Task item — Restate each record below word for word, skipping images.

(Records provided Opens)

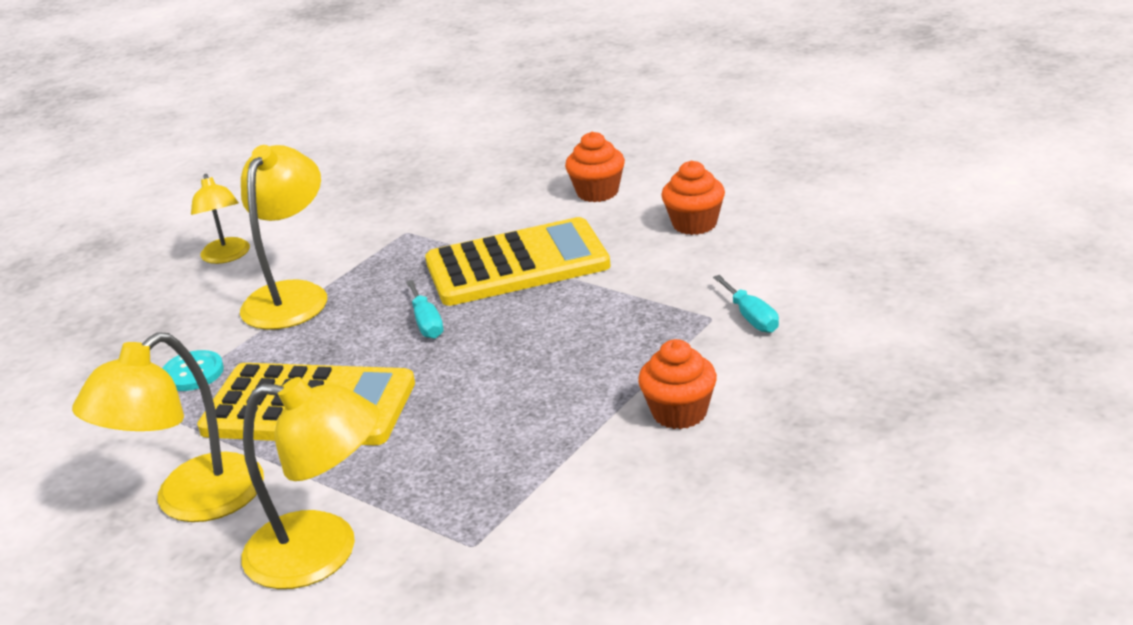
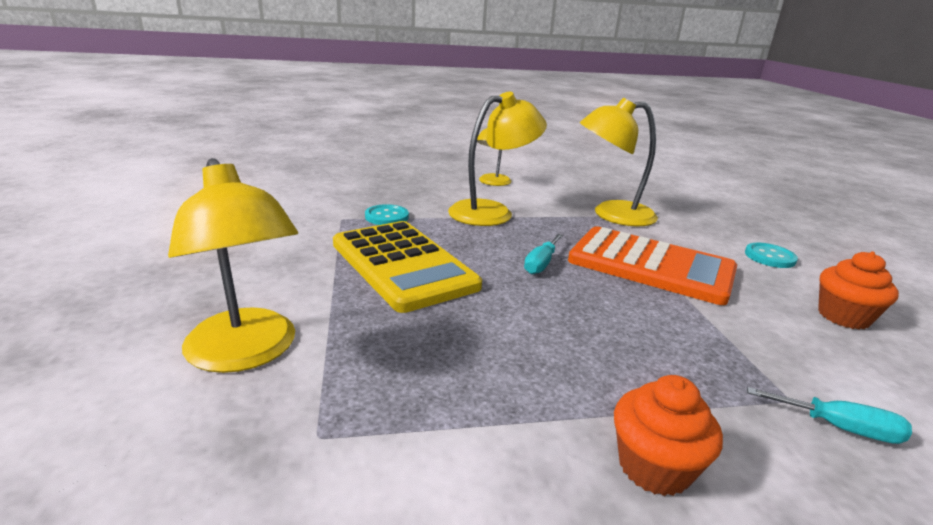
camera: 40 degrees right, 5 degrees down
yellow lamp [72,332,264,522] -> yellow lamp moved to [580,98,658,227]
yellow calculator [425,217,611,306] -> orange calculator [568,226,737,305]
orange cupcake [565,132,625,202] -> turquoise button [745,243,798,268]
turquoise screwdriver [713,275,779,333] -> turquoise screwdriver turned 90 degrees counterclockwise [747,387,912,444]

(Records provided Closes)

Exercise result —
camera: 40 degrees right, 5 degrees down
yellow lamp [72,332,264,522] -> yellow lamp moved to [580,98,658,227]
yellow calculator [425,217,611,306] -> orange calculator [568,226,737,305]
orange cupcake [565,132,625,202] -> turquoise button [745,243,798,268]
turquoise screwdriver [713,275,779,333] -> turquoise screwdriver turned 90 degrees counterclockwise [747,387,912,444]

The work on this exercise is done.